TASK OBJECTIVE
Among the lines below, restate word for word only those from the line with "R203: 27k (5V, SCL) -> none" through the line with "U201 pin IN: VIN -> COM", with both end lines kept.

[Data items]

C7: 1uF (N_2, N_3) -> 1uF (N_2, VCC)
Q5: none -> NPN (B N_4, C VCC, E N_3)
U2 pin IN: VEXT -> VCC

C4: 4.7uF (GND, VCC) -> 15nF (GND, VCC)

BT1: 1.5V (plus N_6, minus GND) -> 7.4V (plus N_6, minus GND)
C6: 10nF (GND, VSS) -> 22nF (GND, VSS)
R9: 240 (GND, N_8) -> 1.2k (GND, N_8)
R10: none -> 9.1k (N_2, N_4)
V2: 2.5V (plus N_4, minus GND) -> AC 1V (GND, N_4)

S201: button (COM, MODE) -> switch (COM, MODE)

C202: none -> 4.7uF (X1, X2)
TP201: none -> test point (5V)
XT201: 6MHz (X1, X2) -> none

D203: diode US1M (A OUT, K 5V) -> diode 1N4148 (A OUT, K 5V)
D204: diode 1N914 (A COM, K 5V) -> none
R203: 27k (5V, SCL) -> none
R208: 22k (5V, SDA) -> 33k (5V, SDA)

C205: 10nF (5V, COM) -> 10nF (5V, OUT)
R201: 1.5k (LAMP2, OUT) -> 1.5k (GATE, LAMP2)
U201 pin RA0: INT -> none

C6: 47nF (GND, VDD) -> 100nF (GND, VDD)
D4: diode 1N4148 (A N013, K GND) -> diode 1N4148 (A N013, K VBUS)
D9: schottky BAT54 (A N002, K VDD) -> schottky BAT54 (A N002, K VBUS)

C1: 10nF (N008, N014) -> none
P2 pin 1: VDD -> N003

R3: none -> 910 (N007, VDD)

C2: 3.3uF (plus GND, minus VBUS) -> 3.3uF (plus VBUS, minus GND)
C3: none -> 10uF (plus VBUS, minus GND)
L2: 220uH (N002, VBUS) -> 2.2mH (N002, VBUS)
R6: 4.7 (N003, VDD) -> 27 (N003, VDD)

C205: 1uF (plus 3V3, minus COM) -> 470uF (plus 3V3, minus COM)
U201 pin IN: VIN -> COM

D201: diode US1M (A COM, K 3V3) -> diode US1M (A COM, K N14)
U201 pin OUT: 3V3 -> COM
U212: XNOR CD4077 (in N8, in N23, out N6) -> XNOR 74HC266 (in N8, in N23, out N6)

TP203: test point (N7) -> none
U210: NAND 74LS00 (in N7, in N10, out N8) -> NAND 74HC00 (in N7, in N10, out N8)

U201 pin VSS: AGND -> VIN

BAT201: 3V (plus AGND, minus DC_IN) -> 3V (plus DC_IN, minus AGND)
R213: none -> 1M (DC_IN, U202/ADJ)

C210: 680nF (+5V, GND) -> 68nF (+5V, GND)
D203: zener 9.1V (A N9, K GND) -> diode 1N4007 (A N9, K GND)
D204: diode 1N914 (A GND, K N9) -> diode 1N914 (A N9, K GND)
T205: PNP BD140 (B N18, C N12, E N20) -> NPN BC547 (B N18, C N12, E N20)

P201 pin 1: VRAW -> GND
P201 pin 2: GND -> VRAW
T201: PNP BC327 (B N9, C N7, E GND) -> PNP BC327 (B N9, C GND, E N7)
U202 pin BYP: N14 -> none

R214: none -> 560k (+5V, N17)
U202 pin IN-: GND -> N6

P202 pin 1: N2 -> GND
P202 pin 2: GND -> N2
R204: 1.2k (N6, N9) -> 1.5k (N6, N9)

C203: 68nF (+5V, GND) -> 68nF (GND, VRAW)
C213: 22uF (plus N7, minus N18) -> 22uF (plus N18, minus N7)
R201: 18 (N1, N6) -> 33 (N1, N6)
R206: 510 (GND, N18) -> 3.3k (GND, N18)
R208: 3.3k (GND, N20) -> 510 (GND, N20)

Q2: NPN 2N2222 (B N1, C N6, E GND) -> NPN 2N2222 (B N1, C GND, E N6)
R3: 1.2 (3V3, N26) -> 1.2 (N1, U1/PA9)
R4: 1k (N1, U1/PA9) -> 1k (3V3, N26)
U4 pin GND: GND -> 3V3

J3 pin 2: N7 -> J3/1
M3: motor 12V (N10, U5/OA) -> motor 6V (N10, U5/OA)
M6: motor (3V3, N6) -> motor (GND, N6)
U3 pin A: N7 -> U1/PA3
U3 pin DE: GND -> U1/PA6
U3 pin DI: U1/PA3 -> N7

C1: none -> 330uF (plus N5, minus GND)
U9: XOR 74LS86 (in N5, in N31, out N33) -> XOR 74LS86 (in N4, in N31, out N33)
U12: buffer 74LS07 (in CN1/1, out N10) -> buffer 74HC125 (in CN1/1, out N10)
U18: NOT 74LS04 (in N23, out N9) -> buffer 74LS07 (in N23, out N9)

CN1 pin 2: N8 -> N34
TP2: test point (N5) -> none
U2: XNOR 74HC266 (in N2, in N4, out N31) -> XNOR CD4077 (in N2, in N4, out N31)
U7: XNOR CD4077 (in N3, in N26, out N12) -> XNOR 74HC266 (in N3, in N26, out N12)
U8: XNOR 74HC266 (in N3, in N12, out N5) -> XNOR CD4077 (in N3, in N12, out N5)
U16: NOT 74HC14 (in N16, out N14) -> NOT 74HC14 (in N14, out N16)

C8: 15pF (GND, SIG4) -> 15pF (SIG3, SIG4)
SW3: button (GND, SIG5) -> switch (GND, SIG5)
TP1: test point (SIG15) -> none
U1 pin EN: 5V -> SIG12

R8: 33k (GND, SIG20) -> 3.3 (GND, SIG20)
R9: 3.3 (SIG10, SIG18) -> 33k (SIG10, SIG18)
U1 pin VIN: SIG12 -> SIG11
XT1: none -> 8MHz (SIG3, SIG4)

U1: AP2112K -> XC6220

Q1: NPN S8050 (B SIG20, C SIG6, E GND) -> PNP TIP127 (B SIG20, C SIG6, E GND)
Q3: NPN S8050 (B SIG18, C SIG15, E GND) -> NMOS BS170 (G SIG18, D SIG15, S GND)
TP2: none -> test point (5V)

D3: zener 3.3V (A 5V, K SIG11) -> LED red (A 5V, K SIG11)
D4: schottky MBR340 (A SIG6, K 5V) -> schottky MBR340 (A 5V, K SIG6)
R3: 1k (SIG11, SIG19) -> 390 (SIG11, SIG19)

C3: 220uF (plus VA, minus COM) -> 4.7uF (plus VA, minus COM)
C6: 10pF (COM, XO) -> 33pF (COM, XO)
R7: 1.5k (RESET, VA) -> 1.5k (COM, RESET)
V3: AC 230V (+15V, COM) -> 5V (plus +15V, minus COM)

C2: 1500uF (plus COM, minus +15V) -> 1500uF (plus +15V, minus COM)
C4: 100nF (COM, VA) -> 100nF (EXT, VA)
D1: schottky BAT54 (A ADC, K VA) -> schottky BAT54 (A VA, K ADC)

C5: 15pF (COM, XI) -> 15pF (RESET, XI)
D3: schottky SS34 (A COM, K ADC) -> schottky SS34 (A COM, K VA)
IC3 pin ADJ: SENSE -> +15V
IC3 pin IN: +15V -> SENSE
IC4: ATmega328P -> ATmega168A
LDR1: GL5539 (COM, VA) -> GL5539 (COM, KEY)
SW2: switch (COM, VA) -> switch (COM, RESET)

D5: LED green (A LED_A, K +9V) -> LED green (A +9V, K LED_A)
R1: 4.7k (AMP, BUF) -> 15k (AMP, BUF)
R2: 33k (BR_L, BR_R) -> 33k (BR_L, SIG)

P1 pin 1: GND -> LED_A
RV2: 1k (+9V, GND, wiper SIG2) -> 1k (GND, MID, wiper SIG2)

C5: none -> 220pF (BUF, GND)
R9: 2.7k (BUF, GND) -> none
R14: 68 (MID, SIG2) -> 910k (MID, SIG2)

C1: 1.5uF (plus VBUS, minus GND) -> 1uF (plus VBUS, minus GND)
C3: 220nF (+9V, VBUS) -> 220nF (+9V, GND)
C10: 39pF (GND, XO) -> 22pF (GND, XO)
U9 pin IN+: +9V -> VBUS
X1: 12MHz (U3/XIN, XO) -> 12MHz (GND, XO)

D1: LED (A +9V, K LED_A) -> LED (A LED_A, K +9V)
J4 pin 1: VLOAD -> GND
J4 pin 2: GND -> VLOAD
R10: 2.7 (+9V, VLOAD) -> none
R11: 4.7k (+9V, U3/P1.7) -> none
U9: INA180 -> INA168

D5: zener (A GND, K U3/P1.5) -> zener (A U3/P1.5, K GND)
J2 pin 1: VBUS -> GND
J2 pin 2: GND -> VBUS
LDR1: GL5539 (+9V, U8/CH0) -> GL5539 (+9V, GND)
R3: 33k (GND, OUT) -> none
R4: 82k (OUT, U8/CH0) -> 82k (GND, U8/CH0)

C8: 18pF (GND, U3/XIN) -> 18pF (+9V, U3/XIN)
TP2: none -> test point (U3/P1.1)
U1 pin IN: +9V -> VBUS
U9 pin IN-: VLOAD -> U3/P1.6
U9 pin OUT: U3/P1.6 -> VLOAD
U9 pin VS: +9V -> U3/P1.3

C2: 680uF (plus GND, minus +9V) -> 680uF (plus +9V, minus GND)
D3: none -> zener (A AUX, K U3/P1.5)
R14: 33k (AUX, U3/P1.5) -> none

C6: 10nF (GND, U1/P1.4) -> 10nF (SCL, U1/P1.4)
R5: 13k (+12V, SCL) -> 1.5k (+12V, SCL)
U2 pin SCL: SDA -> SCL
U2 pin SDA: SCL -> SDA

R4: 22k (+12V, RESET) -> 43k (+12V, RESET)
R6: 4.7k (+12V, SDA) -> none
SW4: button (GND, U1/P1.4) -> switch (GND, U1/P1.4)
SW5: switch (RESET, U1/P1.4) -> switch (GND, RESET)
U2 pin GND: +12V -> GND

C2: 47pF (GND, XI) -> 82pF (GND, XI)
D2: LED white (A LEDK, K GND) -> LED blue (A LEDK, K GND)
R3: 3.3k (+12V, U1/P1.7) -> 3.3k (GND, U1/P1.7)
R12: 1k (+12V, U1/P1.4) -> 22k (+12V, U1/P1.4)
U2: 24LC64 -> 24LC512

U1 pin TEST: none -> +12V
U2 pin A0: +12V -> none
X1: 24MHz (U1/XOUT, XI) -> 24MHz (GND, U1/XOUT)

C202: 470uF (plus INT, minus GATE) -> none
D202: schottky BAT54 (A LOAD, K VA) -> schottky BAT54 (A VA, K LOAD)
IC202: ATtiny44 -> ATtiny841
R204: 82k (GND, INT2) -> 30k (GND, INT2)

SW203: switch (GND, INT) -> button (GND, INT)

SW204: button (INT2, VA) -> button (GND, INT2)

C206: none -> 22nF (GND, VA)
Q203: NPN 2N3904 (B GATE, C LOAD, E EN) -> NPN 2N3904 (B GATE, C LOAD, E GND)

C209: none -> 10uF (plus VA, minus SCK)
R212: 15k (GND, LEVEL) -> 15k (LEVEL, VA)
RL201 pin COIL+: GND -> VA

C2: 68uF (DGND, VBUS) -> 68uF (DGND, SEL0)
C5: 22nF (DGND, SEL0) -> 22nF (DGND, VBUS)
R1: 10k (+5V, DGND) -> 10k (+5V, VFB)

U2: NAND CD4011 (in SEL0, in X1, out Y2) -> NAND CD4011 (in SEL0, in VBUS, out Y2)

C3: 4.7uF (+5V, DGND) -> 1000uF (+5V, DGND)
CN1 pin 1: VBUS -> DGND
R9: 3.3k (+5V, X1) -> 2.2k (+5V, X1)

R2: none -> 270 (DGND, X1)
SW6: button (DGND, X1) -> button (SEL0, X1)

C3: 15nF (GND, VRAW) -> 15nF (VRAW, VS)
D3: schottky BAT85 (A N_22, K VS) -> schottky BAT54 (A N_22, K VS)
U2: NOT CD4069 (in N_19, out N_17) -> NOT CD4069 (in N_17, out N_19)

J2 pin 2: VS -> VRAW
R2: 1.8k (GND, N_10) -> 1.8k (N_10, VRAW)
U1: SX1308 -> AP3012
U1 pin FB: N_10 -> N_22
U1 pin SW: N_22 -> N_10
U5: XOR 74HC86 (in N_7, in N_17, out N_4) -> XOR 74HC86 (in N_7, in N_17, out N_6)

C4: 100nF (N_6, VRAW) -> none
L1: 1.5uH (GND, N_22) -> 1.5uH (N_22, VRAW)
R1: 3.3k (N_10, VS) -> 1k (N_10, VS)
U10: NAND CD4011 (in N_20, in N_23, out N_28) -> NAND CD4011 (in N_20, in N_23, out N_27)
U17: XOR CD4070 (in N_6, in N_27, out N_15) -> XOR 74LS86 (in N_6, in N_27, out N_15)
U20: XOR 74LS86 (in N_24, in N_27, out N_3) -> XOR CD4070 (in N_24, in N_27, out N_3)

FINISHED TASK
R203: 27k (5V, SCL) -> none
R208: 22k (5V, SDA) -> 33k (5V, SDA)

C205: 10nF (5V, COM) -> 10nF (5V, OUT)
R201: 1.5k (LAMP2, OUT) -> 1.5k (GATE, LAMP2)
U201 pin RA0: INT -> none

C6: 47nF (GND, VDD) -> 100nF (GND, VDD)
D4: diode 1N4148 (A N013, K GND) -> diode 1N4148 (A N013, K VBUS)
D9: schottky BAT54 (A N002, K VDD) -> schottky BAT54 (A N002, K VBUS)

C1: 10nF (N008, N014) -> none
P2 pin 1: VDD -> N003

R3: none -> 910 (N007, VDD)

C2: 3.3uF (plus GND, minus VBUS) -> 3.3uF (plus VBUS, minus GND)
C3: none -> 10uF (plus VBUS, minus GND)
L2: 220uH (N002, VBUS) -> 2.2mH (N002, VBUS)
R6: 4.7 (N003, VDD) -> 27 (N003, VDD)

C205: 1uF (plus 3V3, minus COM) -> 470uF (plus 3V3, minus COM)
U201 pin IN: VIN -> COM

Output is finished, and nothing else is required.